(Modification records)
+++++
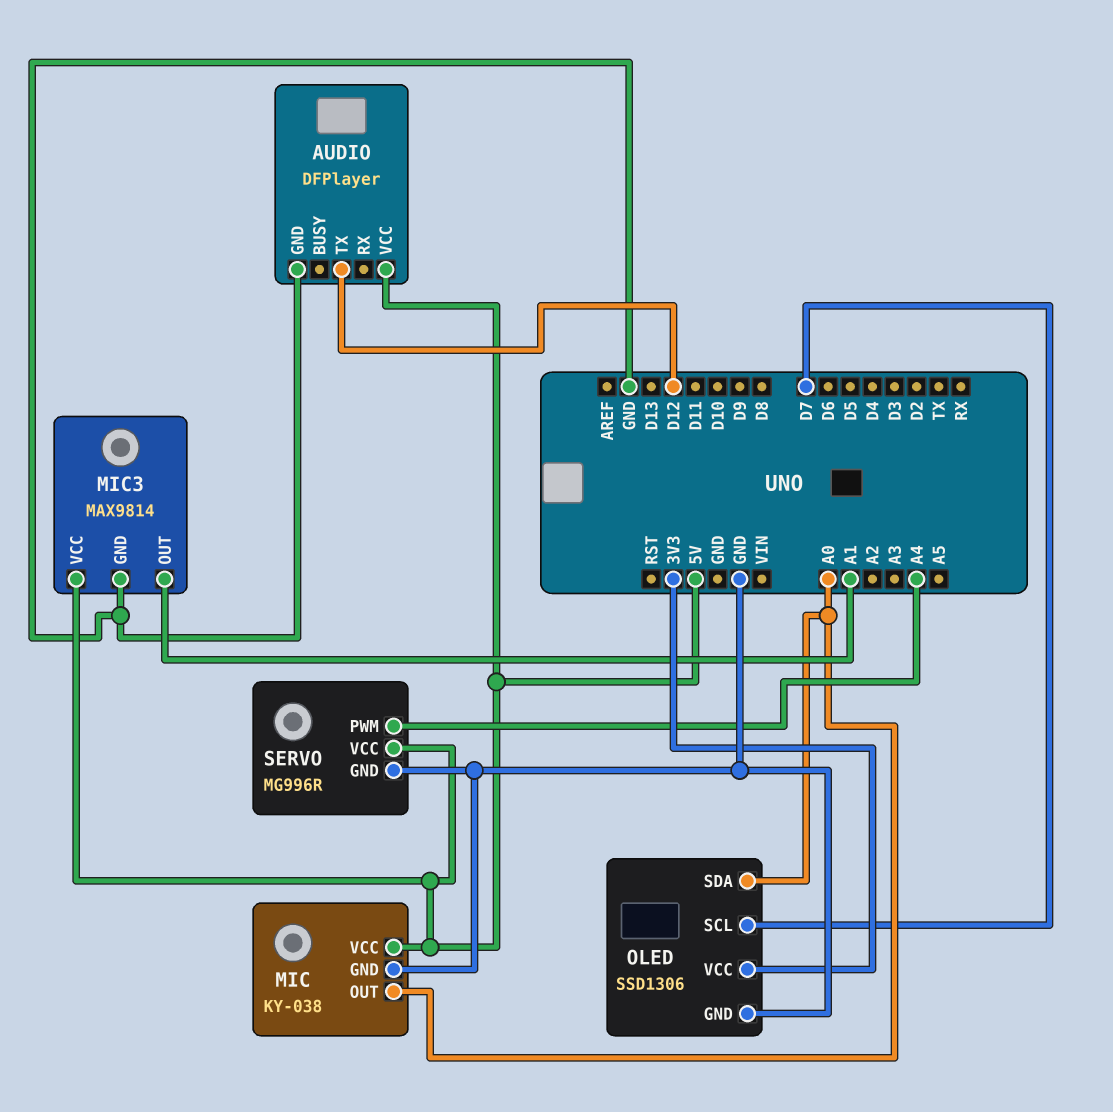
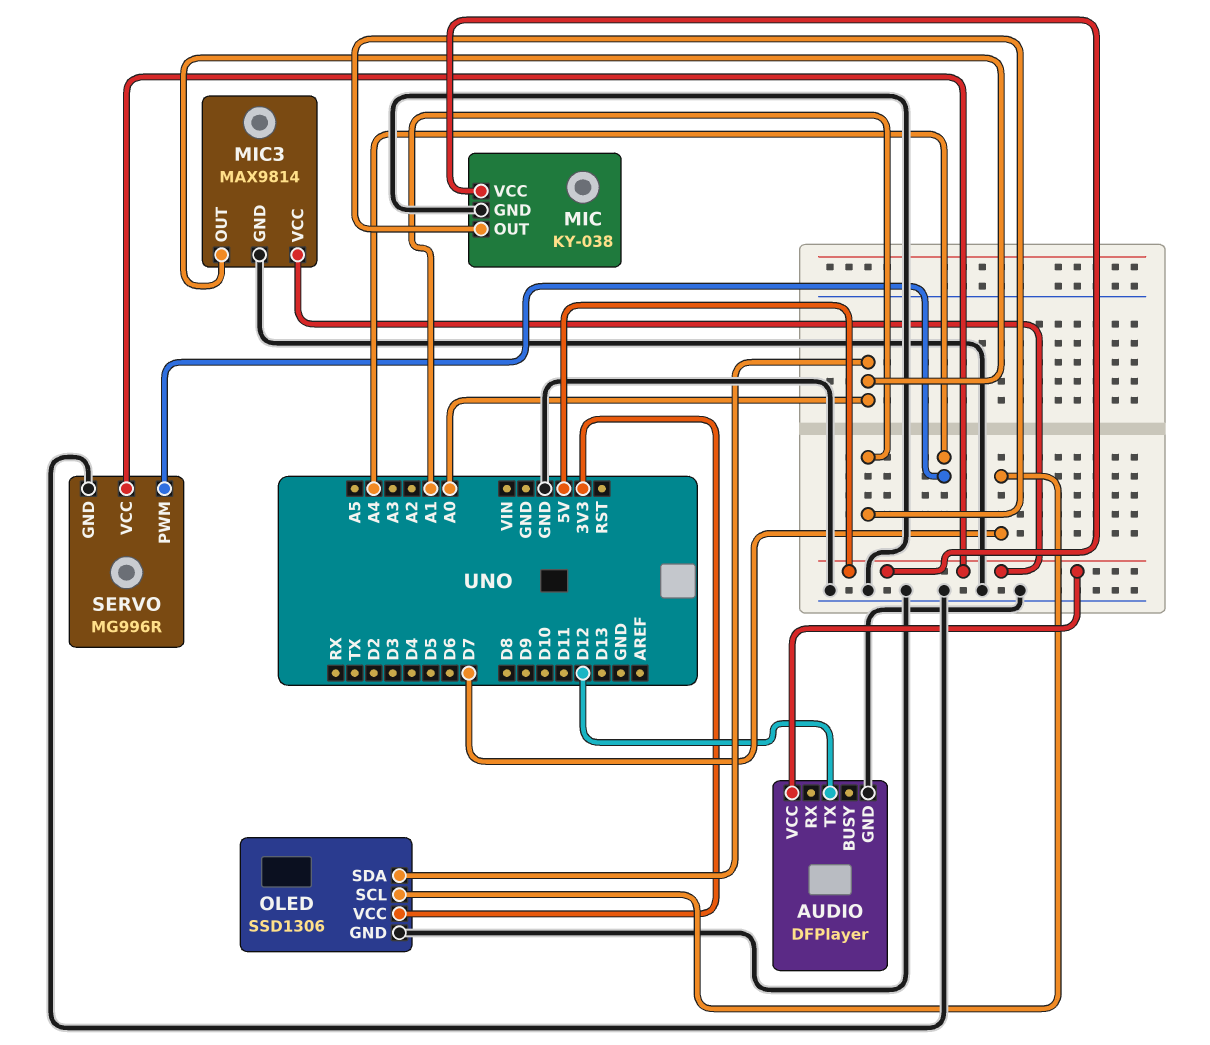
MIC pin OUT: A0 -> A1
MIC3 pin OUT: A1 -> A0

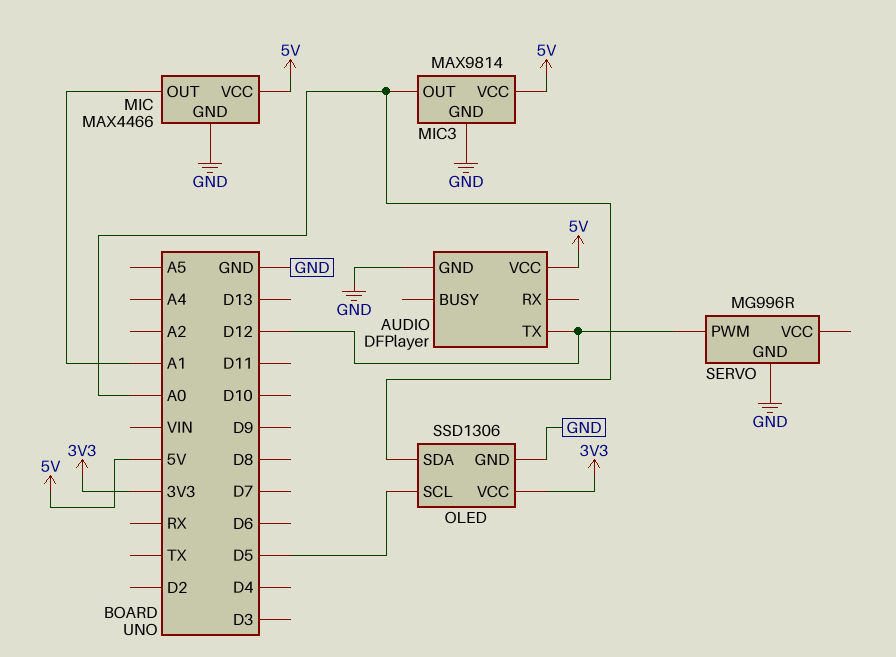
MIC: KY-038 -> MAX4466
OLED pin SCL: D7 -> D5
SERVO pin PWM: A4 -> D12
SERVO pin VCC: 5V -> none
+++++
Exercise brief: Leave out the pictures, and retype exactly the lines from the one containing "MIC3 pin OUT: A1 -> A0" through the final line of the data.

Solved problem:
MIC3 pin OUT: A1 -> A0

MIC: KY-038 -> MAX4466
OLED pin SCL: D7 -> D5
SERVO pin PWM: A4 -> D12
SERVO pin VCC: 5V -> none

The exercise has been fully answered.